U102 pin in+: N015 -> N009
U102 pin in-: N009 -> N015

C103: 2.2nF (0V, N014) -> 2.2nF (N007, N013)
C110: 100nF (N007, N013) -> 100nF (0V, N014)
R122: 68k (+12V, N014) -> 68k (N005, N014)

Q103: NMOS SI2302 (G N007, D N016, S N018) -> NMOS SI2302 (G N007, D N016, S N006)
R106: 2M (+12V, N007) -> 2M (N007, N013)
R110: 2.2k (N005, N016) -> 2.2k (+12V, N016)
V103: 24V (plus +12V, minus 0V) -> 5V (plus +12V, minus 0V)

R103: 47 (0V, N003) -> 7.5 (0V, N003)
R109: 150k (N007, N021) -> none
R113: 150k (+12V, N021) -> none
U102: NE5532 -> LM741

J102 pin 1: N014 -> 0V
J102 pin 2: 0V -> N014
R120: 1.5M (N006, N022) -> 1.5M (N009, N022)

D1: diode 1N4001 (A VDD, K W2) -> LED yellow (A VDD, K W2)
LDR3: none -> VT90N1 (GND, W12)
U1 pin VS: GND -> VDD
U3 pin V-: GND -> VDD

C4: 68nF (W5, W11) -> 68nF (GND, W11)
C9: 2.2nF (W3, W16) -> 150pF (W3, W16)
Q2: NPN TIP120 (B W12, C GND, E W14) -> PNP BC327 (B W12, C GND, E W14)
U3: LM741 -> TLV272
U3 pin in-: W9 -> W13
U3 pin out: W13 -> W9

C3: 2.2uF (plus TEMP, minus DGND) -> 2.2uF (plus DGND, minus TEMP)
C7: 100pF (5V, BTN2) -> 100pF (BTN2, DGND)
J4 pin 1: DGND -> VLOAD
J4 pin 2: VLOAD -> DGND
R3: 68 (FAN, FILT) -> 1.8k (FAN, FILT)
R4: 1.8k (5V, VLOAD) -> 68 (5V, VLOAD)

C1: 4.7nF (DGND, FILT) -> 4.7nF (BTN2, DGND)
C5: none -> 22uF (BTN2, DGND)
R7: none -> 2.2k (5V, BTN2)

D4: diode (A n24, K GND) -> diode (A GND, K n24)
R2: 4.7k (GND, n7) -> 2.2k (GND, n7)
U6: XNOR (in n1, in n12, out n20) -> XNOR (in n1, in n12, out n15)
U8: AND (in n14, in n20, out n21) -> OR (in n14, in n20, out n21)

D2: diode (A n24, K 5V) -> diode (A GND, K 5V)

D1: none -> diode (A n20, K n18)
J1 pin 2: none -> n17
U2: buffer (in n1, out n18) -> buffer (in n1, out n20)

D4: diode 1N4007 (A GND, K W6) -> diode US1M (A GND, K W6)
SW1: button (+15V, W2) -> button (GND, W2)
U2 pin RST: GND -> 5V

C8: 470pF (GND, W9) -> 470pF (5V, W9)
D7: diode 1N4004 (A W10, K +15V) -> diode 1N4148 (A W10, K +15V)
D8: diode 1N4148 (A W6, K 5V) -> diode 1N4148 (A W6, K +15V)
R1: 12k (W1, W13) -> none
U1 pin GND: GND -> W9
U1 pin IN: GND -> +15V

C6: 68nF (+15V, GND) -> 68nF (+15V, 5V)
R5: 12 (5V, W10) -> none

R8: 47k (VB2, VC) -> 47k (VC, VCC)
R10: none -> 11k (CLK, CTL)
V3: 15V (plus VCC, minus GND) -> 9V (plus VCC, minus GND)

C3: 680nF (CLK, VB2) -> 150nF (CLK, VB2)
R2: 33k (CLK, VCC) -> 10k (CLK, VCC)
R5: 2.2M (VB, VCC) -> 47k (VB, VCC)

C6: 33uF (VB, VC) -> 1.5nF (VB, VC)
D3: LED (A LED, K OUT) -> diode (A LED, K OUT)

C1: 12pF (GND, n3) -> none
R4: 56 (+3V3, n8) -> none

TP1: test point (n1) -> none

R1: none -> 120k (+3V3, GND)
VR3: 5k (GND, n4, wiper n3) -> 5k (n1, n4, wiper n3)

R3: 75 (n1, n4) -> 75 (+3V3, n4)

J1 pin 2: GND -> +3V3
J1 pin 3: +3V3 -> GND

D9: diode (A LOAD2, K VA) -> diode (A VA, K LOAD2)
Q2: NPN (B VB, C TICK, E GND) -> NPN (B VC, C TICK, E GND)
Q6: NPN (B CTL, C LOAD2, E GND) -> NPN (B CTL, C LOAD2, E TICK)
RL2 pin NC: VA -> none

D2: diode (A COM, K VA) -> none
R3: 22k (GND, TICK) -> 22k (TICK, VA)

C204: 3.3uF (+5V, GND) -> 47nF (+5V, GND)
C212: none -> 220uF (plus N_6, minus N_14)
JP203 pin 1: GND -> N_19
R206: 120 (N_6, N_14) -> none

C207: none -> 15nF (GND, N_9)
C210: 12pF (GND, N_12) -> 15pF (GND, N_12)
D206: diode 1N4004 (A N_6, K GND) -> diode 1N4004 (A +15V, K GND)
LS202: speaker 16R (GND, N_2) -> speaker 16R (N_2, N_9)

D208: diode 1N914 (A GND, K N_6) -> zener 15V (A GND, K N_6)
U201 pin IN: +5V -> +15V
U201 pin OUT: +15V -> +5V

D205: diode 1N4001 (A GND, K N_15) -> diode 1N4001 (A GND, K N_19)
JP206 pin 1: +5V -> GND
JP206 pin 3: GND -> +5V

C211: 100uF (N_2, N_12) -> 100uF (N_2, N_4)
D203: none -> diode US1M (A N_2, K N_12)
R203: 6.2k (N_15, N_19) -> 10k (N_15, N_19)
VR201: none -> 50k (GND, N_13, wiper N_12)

___

AIM OF THE TASK → Return only the lines between the one holding "C5: none -> 22uF (BTN2, DGND)" and the one holding "D1: none -> diode (A n20, K n18)", inclusive, exactly as they appear above.

ANSWER SECTION →
C5: none -> 22uF (BTN2, DGND)
R7: none -> 2.2k (5V, BTN2)

D4: diode (A n24, K GND) -> diode (A GND, K n24)
R2: 4.7k (GND, n7) -> 2.2k (GND, n7)
U6: XNOR (in n1, in n12, out n20) -> XNOR (in n1, in n12, out n15)
U8: AND (in n14, in n20, out n21) -> OR (in n14, in n20, out n21)

D2: diode (A n24, K 5V) -> diode (A GND, K 5V)

D1: none -> diode (A n20, K n18)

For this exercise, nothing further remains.